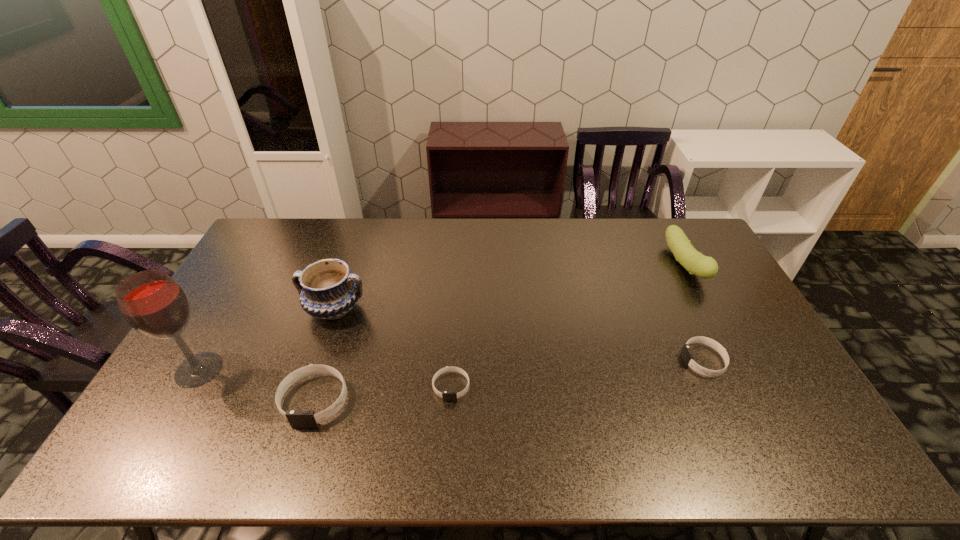
Please point a space for a new wristband to maintain equal intervals. Please provide its 2D coordinates. Your answer should be formatted as a tuple, i.e. [(x, y)], where the tuple contains the x and y coordinates of a point satisfying the conditions above.

[(581, 373)]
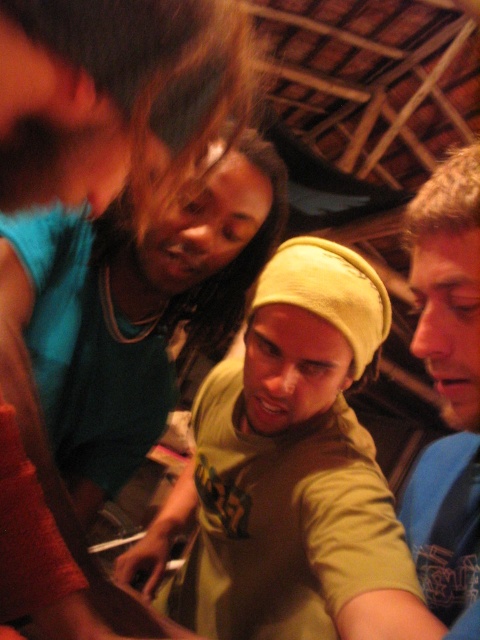
Looking at this image, you are standing at the entrance of the venue and want to hand a gift to the person wearing the light green knit cap at center. The gift is 10 centimeters in length. Is there enough space between you and the person to safely place the gift without touching others?

The distance between you and the person wearing the light green knit cap at center is 52.07 centimeters. Since the gift is only 10 centimeters long, there is sufficient space to place it safely without touching others.

You are standing in the room and want to place a small decoration exactly at the center of the room. The light green knit cap at center is currently at point 0.717, 0.615. Is the cap positioned at the exact center of the room?

The light green knit cap at center is located at point (295, 458), which is not the exact center of the room. The exact center would be at coordinates (240, 320), so the cap is offset to the right and slightly above the center point.

You are at a social gathering and want to hand a drink to the person wearing the blue cotton shirt at right. Since they are behind the light green knit cap at center, how can you reach them?

The blue cotton shirt at right is behind the light green knit cap at center, so you would need to move around or between the light green knit cap at center to reach the blue cotton shirt at right.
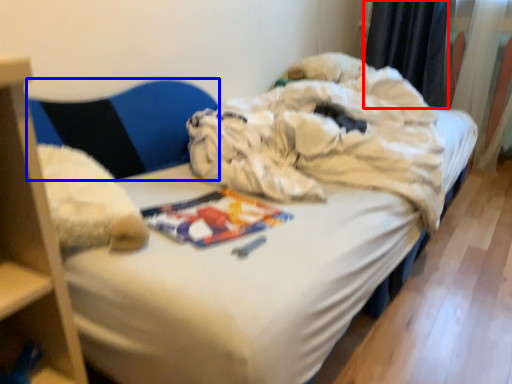
Question: Which object appears closest to the camera in this image, curtain (highlighted by a red box) or armchair (highlighted by a blue box)?

Choices:
 (A) curtain
 (B) armchair

Answer: (B)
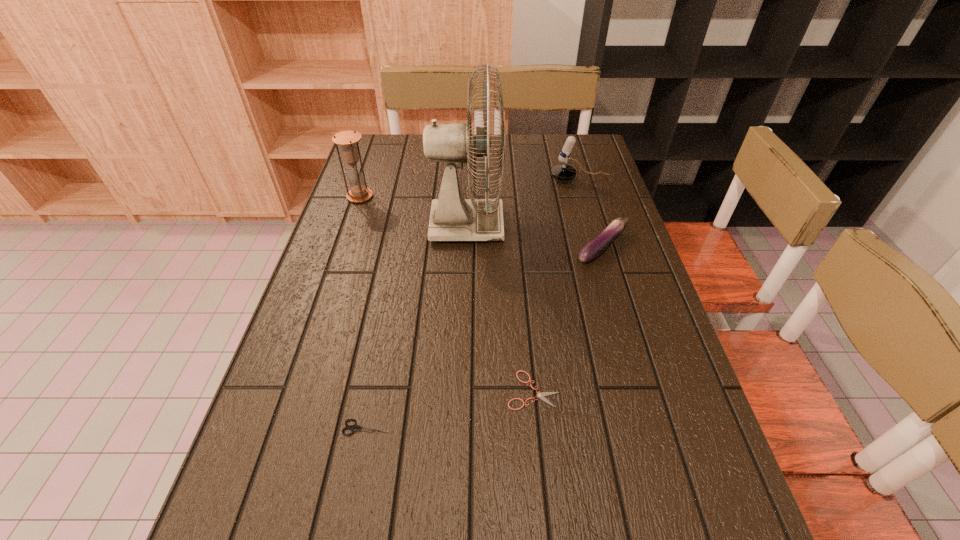
You are a GUI agent. You are given a task and a screenshot of the screen. Output one action in this format:
    pyautogui.click(x=<x>, y=<y>)
    Task: Click on the vacant area at the left edge
    
    Given the screenshot: What is the action you would take?
    pyautogui.click(x=379, y=238)

In the image, there is a desktop. Identify the location of vacant space at the right edge. (676, 366).

In the image, there is a desktop. Identify the location of vacant space at the far left corner. Image resolution: width=960 pixels, height=540 pixels. (406, 152).

Find the location of a particular element. vacant space at the far right corner of the desktop is located at coordinates (564, 136).

Locate an element on the screen. free space between the shortest object and the fan is located at coordinates (500, 308).

Identify the location of unoccupied position between the farthest object and the right shears. The width and height of the screenshot is (960, 540). (557, 285).

Where is `free space between the farthest object and the shortest object`? free space between the farthest object and the shortest object is located at coordinates (557, 285).

You are a GUI agent. You are given a task and a screenshot of the screen. Output one action in this format:
    pyautogui.click(x=<x>, y=<y>)
    Task: Click on the vacant area that lies between the nearer shears and the eggplant
    The image size is (960, 540).
    Given the screenshot: What is the action you would take?
    pyautogui.click(x=485, y=338)

Where is `vacant area that lies between the eggplant and the tallest object`? The height and width of the screenshot is (540, 960). vacant area that lies between the eggplant and the tallest object is located at coordinates (535, 237).

Where is `free point between the third shortest object and the fan`? This screenshot has height=540, width=960. free point between the third shortest object and the fan is located at coordinates (535, 237).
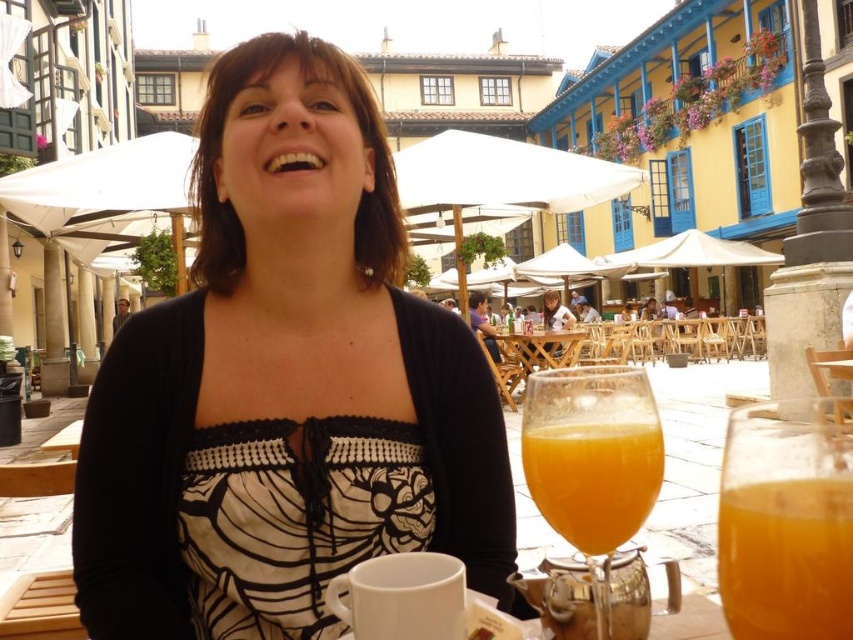
Question: Is matte black top at center positioned at the back of translucent glass at lower center?

Choices:
 (A) yes
 (B) no

Answer: (A)

Question: Which point appears farthest from the camera in this image?

Choices:
 (A) (561, 465)
 (B) (567, 308)
 (C) (505, 392)
 (D) (762, 614)

Answer: (B)

Question: Which point is farther to the camera?

Choices:
 (A) orange liquid at center
 (B) translucent glass at lower center
 (C) wooden table at center
 (D) matte black top at center

Answer: (C)

Question: Is translucent glass at lower center closer to the viewer compared to matte black dress at center?

Choices:
 (A) no
 (B) yes

Answer: (B)

Question: Does orange liquid at center appear on the right side of matte black dress at center?

Choices:
 (A) no
 (B) yes

Answer: (A)

Question: Considering the real-world distances, which object is farthest from the wooden table at center?

Choices:
 (A) translucent glass at lower center
 (B) matte black dress at center

Answer: (A)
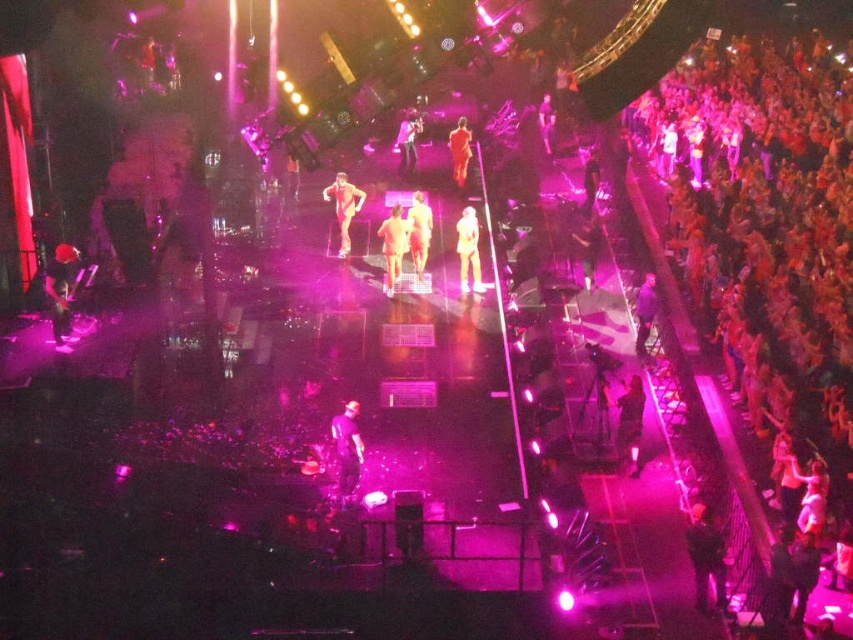
You are a photographer positioned at the center of the stage. You want to take a photo of the performers in bright orange outfits at center stage. The matte black camera at right is your only equipment. Can you use it to capture the performers without moving it?

The matte black camera at right is located at point (645, 310), so yes, you can use it to capture the performers in bright orange outfits at center stage as it is positioned on the right side of the stage and can likely capture the central area.

You are a stagehand positioned at the back of the stage. You need to retrieve an item from one of two points on the stage. The first point is at coordinates point (711,554), and the second is at point (341,429). Which point is closer to you?

Point (341,429) is closer to you because it is behind point (711,554). Since you are at the back of the stage, the point further back would be nearer to your position.

You are a stagehand who needs to move a 10 meter long equipment from the back of the stage to the front. The shiny black pants at center are in the way. Can you move the equipment without disturbing them?

The shiny black pants at center are 13.28 meters away from the equipment, so yes, the equipment can be moved without disturbing them since the distance is sufficient.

(Assigned task): Recast all of the material above as a numbered list, one line per item, skipping blank lines and leaving out the pictures.

(Task solution):
1. Please point a space for a new wristband to maintain equal intervals. Please provide its 2D coordinates. Your answer should be formatted as a tuple, i.e. [(x, y)], where the tuple contains the x and y coordinates of a point satisfying the conditions above.
2. [(581, 373)]
3. Looking at this image, you are standing at the entrance of the venue and want to hand a gift to the person wearing the light green knit cap at center. The gift is 10 centimeters in length. Is there enough space between you and the person to safely place the gift without touching others?
4. The distance between you and the person wearing the light green knit cap at center is 52.07 centimeters. Since the gift is only 10 centimeters long, there is sufficient space to place it safely without touching others.
5. You are standing in the room and want to place a small decoration exactly at the center of the room. The light green knit cap at center is currently at point 0.717, 0.615. Is the cap positioned at the exact center of the room?
6. The light green knit cap at center is located at point (295, 458), which is not the exact center of the room. The exact center would be at coordinates (240, 320), so the cap is offset to the right and slightly above the center point.
7. You are at a social gathering and want to hand a drink to the person wearing the blue cotton shirt at right. Since they are behind the light green knit cap at center, how can you reach them?
8. The blue cotton shirt at right is behind the light green knit cap at center, so you would need to move around or between the light green knit cap at center to reach the blue cotton shirt at right.
9. Question: Which object appears closest to the camera in this image, curtain (highlighted by a red box) or armchair (highlighted by a blue box)?
10. Choices:
11.  (A) curtain
12.  (B) armchair
13. Answer: (B)
14. You are a GUI agent. You are given a task and a screenshot of the screen. Output one action in this format:
15.     pyautogui.click(x=<x>, y=<y>)
16.     Task: Click on the vacant area at the left edge
17.     Given the screenshot: What is the action you would take?
18.     pyautogui.click(x=379, y=238)
19. In the image, there is a desktop. Identify the location of vacant space at the right edge. (676, 366).
20. In the image, there is a desktop. Identify the location of vacant space at the far left corner. Image resolution: width=960 pixels, height=540 pixels. (406, 152).
21. Find the location of a particular element. vacant space at the far right corner of the desktop is located at coordinates (564, 136).
22. Locate an element on the screen. free space between the shortest object and the fan is located at coordinates (500, 308).
23. Identify the location of unoccupied position between the farthest object and the right shears. The width and height of the screenshot is (960, 540). (557, 285).
24. Where is `free space between the farthest object and the shortest object`? free space between the farthest object and the shortest object is located at coordinates (557, 285).
25. You are a GUI agent. You are given a task and a screenshot of the screen. Output one action in this format:
26.     pyautogui.click(x=<x>, y=<y>)
27.     Task: Click on the vacant area that lies between the nearer shears and the eggplant
28.     The image size is (960, 540).
29.     Given the screenshot: What is the action you would take?
30.     pyautogui.click(x=485, y=338)
31. Where is `vacant area that lies between the eggplant and the tallest object`? The height and width of the screenshot is (540, 960). vacant area that lies between the eggplant and the tallest object is located at coordinates (535, 237).
32. Where is `free point between the third shortest object and the fan`? This screenshot has height=540, width=960. free point between the third shortest object and the fan is located at coordinates (535, 237).
33. Question: Is matte black top at center positioned at the back of translucent glass at lower center?
34. Choices:
35.  (A) yes
36.  (B) no
37. Answer: (A)
38. Question: Which point appears farthest from the camera in this image?
39. Choices:
40.  (A) (561, 465)
41.  (B) (567, 308)
42.  (C) (505, 392)
43.  (D) (762, 614)
44. Answer: (B)
45. Question: Which point is farther to the camera?
46. Choices:
47.  (A) orange liquid at center
48.  (B) translucent glass at lower center
49.  (C) wooden table at center
50.  (D) matte black top at center
51. Answer: (C)
52. Question: Is translucent glass at lower center closer to the viewer compared to matte black dress at center?
53. Choices:
54.  (A) no
55.  (B) yes
56. Answer: (B)
57. Question: Does orange liquid at center appear on the right side of matte black dress at center?
58. Choices:
59.  (A) no
60.  (B) yes
61. Answer: (A)
62. Question: Considering the real-world distances, which object is farthest from the wooden table at center?
63. Choices:
64.  (A) translucent glass at lower center
65.  (B) matte black dress at center
66. Answer: (A)
67. You are a photographer positioned at the center of the stage. You want to take a photo of the performers in bright orange outfits at center stage. The matte black camera at right is your only equipment. Can you use it to capture the performers without moving it?
68. The matte black camera at right is located at point (645, 310), so yes, you can use it to capture the performers in bright orange outfits at center stage as it is positioned on the right side of the stage and can likely capture the central area.
69. You are a stagehand positioned at the back of the stage. You need to retrieve an item from one of two points on the stage. The first point is at coordinates point (711,554), and the second is at point (341,429). Which point is closer to you?
70. Point (341,429) is closer to you because it is behind point (711,554). Since you are at the back of the stage, the point further back would be nearer to your position.
71. You are a stagehand who needs to move a 10 meter long equipment from the back of the stage to the front. The shiny black pants at center are in the way. Can you move the equipment without disturbing them?
72. The shiny black pants at center are 13.28 meters away from the equipment, so yes, the equipment can be moved without disturbing them since the distance is sufficient.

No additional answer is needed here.